What the task requires :: Look through the material below and show every line with the word "degrees".

Supplied entries ::
=====
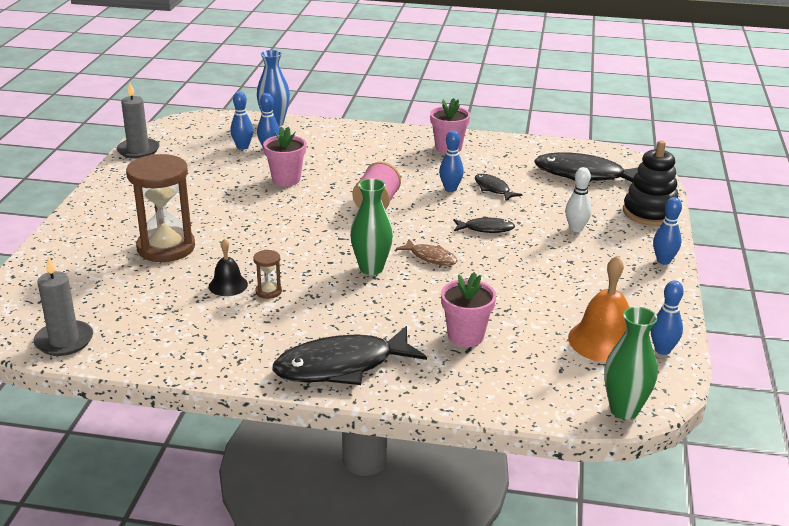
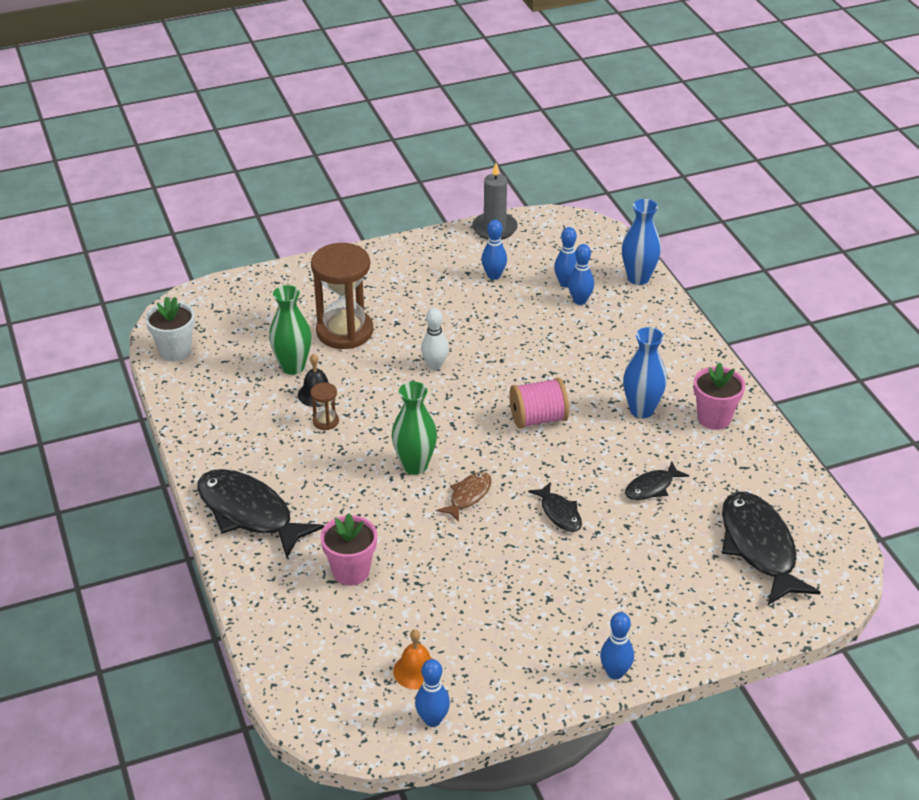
camera: 60 degrees right, 10 degrees up
(64, 341) = (175, 351): grey candle -> white flower pot
(286, 179) = (529, 340): pink flower pot -> none
(412, 167) = (641, 410): none -> blue vase
(430, 257) = (468, 496): brown fish -> brown fish turned 150 degrees counterclockwise
(450, 189) = (620, 456): blue bowling pin -> blue bowling pin (494, 276)
(493, 189) = (652, 487): black fish -> black fish turned 150 degrees counterclockwise
(576, 229) = (623, 581): white bowling pin -> white bowling pin (435, 365)
(604, 341) = (416, 671): orange bell -> orange bell, size x0.58
(624, 410) = (310, 719): green vase -> green vase (293, 367)
(649, 213) = (718, 630): black stacking toy -> none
=====
Exercise output ::
camera: 60 degrees right, 10 degrees up
(430, 257) = (468, 496): brown fish -> brown fish turned 150 degrees counterclockwise
(493, 189) = (652, 487): black fish -> black fish turned 150 degrees counterclockwise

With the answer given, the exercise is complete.